Task instructions: Go through the data and copy every line in which "shape" appears.

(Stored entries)
┌──

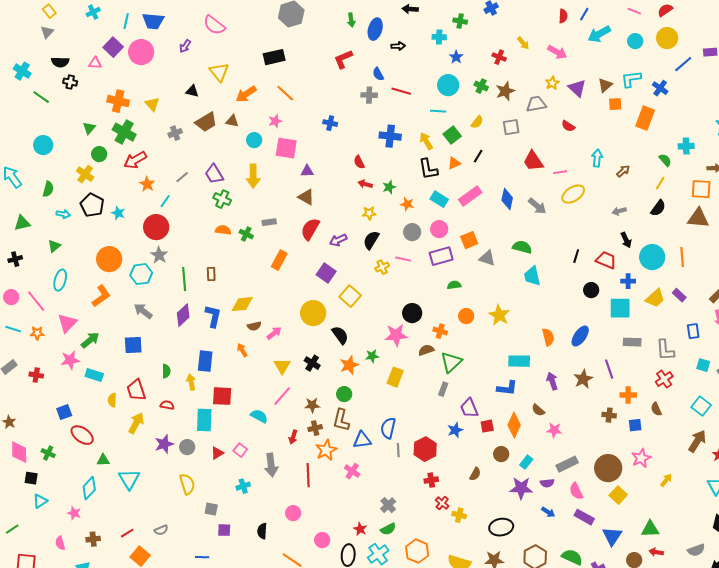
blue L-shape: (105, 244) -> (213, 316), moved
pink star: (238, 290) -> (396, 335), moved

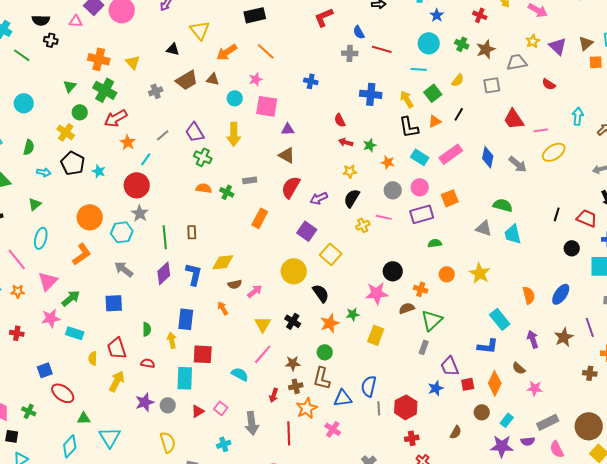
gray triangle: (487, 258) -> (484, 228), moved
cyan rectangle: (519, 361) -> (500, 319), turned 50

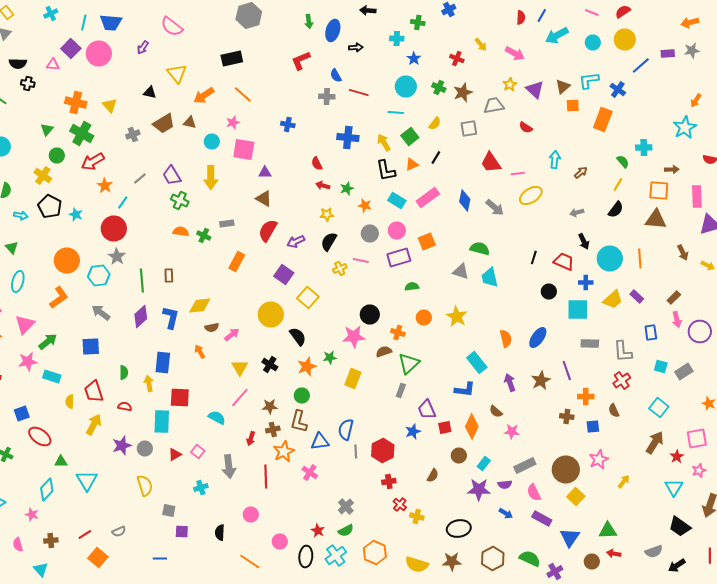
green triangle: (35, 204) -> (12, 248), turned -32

└──
┌──

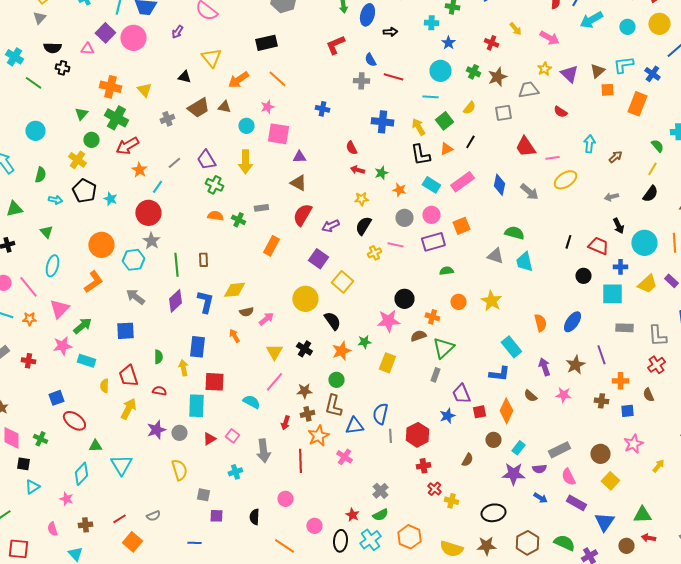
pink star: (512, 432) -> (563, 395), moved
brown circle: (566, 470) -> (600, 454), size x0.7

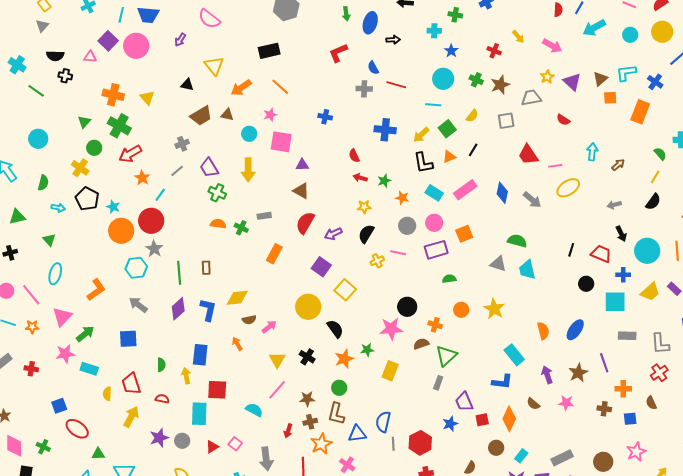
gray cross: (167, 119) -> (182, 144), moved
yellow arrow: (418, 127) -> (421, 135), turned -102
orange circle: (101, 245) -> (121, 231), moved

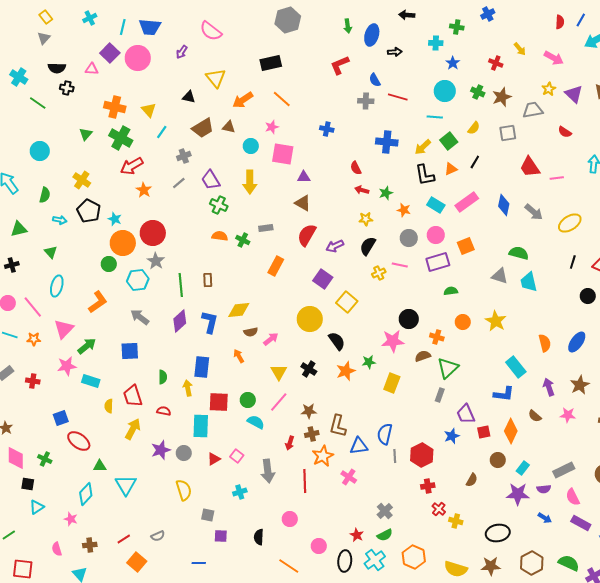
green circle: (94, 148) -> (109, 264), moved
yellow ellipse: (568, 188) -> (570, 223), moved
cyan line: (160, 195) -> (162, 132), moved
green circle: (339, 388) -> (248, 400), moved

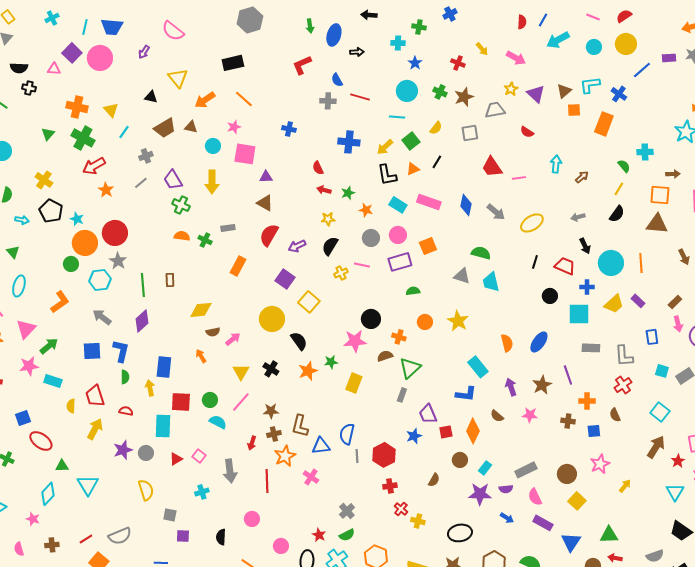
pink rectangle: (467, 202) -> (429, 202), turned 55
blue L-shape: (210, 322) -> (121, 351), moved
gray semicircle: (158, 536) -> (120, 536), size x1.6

└──

The answer:
blue L-shape: (105, 244) -> (213, 316), moved
blue L-shape: (210, 322) -> (121, 351), moved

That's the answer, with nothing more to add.